* [What is required]
Return verbatim every line of the data from the first line up to and including the line that contains "orange star: moved 5 px left, 6 px down".

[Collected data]
§

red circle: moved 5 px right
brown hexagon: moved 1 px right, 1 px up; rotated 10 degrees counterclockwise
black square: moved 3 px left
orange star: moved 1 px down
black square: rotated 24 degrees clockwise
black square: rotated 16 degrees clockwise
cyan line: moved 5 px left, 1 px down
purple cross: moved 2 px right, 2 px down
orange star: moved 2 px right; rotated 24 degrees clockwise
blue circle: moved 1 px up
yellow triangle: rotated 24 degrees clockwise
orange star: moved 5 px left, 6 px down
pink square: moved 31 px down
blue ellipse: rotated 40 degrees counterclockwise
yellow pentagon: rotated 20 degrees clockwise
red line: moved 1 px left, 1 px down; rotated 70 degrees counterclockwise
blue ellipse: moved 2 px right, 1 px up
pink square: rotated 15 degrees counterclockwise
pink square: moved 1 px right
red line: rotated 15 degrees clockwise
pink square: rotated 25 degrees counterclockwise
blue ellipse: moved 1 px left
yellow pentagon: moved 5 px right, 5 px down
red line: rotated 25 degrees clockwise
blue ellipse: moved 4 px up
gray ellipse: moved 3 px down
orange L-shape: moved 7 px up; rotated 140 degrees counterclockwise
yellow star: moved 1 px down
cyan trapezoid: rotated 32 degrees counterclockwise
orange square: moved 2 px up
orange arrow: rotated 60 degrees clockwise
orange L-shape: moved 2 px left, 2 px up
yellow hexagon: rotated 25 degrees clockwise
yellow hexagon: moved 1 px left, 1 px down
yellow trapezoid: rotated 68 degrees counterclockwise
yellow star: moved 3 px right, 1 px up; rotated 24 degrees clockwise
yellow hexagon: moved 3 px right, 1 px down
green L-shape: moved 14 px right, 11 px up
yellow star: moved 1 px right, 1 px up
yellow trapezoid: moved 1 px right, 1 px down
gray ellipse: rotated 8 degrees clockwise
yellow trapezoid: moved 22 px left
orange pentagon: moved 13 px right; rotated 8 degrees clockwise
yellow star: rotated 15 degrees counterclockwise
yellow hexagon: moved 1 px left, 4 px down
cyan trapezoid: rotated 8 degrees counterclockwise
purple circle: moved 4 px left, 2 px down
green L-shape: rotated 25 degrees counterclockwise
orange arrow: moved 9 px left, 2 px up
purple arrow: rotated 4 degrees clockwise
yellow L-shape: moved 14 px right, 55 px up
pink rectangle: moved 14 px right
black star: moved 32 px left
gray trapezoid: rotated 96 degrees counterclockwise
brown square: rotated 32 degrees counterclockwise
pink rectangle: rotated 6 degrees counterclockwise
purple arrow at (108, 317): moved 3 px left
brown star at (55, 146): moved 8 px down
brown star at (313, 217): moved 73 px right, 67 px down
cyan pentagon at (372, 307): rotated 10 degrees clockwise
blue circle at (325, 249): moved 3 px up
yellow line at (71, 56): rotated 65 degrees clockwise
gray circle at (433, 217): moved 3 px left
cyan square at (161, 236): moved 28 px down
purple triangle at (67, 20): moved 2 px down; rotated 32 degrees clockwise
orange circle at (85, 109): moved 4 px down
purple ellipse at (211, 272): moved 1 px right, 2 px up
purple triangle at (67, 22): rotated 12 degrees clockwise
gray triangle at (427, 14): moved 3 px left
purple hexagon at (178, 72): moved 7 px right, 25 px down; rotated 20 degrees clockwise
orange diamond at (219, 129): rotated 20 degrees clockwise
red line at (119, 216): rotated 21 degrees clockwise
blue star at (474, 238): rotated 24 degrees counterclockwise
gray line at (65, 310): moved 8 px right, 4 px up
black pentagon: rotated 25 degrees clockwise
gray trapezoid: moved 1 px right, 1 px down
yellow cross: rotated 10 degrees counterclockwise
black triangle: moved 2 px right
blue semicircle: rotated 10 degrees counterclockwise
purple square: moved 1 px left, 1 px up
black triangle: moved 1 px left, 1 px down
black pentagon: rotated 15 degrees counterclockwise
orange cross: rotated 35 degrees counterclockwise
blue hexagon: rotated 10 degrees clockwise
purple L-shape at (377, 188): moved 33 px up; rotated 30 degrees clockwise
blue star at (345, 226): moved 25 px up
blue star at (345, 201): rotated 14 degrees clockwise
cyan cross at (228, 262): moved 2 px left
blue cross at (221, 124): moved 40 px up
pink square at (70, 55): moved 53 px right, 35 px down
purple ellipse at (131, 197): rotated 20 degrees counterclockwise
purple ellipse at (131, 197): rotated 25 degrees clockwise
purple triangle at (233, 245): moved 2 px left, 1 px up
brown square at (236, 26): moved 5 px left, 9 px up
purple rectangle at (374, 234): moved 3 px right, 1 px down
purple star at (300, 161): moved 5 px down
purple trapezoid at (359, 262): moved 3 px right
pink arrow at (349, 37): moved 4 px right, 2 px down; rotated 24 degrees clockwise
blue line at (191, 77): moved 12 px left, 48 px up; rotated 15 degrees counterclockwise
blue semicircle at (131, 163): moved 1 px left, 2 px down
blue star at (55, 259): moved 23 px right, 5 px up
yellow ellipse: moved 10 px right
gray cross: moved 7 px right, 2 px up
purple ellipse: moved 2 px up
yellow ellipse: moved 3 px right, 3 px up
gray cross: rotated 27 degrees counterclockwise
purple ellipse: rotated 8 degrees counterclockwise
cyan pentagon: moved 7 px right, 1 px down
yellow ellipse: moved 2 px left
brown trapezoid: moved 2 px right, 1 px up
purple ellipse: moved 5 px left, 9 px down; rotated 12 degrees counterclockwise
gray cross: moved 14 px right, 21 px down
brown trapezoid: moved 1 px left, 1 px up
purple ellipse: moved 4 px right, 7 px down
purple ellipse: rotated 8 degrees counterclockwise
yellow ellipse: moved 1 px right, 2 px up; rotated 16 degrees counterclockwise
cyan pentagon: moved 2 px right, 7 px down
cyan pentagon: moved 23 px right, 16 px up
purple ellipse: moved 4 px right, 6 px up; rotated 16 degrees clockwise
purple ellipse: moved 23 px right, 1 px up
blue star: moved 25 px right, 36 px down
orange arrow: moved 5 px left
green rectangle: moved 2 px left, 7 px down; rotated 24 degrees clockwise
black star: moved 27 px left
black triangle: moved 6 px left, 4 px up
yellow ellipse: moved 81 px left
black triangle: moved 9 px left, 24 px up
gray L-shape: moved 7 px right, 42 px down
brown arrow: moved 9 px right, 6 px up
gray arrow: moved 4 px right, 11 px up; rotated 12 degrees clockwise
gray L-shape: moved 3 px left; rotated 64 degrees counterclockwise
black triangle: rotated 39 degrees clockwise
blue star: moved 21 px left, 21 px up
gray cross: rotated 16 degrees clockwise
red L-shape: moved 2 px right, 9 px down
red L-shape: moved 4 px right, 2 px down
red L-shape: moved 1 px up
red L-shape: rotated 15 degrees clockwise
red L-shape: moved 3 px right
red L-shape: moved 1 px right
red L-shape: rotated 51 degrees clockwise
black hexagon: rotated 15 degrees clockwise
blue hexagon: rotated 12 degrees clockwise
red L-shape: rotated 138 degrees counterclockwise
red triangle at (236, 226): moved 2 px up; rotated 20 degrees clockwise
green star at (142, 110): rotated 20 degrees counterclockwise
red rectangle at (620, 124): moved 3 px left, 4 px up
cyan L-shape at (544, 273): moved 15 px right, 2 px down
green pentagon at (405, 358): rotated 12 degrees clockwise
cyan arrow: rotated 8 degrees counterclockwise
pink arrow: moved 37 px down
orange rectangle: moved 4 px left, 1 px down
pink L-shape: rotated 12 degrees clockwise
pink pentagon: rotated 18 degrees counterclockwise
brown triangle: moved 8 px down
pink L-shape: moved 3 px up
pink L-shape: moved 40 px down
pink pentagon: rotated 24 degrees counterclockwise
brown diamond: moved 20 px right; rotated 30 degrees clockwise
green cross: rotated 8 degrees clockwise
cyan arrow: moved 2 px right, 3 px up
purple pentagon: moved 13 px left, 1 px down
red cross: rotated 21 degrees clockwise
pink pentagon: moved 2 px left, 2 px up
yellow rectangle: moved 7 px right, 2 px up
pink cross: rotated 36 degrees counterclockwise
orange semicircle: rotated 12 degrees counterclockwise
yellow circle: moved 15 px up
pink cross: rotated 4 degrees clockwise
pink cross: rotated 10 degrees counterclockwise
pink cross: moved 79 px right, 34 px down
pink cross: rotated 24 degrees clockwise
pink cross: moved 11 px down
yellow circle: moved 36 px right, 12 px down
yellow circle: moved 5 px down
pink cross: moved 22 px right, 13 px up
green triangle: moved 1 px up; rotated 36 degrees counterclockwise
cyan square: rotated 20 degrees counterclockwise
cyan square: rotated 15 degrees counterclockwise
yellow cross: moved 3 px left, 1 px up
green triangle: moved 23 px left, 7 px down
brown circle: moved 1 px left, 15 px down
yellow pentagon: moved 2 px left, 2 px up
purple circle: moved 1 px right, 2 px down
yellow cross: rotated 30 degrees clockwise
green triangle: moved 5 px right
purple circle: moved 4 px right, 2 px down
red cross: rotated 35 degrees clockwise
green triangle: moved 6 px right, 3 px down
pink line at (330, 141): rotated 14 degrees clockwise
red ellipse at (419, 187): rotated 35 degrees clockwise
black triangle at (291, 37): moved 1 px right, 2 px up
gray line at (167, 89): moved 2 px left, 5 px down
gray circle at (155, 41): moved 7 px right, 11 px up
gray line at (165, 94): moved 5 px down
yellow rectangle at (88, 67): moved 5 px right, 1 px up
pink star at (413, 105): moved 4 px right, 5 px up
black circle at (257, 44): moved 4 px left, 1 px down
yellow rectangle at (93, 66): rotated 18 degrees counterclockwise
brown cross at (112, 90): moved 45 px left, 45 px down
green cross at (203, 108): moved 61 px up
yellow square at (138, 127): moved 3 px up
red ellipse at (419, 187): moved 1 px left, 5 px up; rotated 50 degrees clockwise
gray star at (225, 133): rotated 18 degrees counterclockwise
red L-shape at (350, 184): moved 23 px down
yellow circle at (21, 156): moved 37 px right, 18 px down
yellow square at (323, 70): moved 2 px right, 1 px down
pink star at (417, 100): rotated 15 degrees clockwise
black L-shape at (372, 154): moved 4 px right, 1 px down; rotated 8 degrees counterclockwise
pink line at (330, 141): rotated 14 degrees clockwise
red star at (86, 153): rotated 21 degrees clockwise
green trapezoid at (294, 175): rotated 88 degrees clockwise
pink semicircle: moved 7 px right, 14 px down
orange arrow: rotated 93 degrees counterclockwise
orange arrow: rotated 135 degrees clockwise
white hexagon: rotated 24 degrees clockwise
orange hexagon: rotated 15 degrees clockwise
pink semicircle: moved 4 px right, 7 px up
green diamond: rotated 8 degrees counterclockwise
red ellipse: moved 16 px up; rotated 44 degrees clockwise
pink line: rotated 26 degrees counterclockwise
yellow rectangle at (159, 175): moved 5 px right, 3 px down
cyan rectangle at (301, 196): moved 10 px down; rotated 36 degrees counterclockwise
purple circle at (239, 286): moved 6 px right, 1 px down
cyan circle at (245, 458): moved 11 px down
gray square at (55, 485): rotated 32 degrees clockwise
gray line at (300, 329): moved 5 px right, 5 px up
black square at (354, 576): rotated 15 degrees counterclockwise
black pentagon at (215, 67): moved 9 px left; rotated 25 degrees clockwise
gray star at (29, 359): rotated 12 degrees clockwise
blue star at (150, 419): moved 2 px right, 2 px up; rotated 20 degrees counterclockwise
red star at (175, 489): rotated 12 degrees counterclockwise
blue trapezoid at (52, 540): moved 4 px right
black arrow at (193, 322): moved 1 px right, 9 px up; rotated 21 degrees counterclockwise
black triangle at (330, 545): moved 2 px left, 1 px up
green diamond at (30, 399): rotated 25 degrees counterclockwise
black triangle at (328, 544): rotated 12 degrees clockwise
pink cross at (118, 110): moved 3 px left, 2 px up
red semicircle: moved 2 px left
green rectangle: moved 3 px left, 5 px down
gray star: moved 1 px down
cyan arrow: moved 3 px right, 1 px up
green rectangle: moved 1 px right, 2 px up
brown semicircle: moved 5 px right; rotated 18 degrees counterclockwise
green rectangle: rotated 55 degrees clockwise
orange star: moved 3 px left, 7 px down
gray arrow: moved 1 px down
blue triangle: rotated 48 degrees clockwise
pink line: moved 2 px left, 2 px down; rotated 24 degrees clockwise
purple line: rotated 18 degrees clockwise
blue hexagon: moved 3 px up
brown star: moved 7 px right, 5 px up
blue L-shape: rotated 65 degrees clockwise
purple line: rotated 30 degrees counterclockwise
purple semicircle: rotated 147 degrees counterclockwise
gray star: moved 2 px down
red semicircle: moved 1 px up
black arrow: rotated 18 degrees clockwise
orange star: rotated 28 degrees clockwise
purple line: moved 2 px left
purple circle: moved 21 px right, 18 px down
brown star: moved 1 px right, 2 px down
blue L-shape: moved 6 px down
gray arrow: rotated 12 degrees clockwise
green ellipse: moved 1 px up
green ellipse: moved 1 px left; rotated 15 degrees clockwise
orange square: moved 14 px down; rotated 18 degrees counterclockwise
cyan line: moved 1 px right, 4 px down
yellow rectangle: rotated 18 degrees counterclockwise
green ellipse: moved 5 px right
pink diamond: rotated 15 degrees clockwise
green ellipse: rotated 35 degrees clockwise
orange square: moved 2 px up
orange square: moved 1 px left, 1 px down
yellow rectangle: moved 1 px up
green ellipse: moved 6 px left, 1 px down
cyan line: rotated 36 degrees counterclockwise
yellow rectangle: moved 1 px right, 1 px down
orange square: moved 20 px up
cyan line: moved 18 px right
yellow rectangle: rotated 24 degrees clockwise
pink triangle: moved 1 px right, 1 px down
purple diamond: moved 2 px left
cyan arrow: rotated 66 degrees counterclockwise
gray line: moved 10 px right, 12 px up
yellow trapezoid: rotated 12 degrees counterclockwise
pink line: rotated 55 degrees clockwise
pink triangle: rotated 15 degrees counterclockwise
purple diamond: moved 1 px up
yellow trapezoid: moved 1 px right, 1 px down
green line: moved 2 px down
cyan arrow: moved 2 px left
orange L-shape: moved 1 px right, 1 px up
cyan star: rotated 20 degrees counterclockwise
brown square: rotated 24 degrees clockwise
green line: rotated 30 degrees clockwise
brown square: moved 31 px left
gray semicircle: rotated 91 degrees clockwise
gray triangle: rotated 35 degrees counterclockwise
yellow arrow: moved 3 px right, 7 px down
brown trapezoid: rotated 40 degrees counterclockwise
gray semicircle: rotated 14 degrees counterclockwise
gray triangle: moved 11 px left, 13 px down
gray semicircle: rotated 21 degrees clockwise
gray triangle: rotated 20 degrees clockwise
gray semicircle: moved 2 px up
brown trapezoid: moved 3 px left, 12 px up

§

* [Full response]
red circle: moved 5 px right
brown hexagon: moved 1 px right, 1 px up; rotated 10 degrees counterclockwise
black square: moved 3 px left
orange star: moved 1 px down
black square: rotated 24 degrees clockwise
black square: rotated 16 degrees clockwise
cyan line: moved 5 px left, 1 px down
purple cross: moved 2 px right, 2 px down
orange star: moved 2 px right; rotated 24 degrees clockwise
blue circle: moved 1 px up
yellow triangle: rotated 24 degrees clockwise
orange star: moved 5 px left, 6 px down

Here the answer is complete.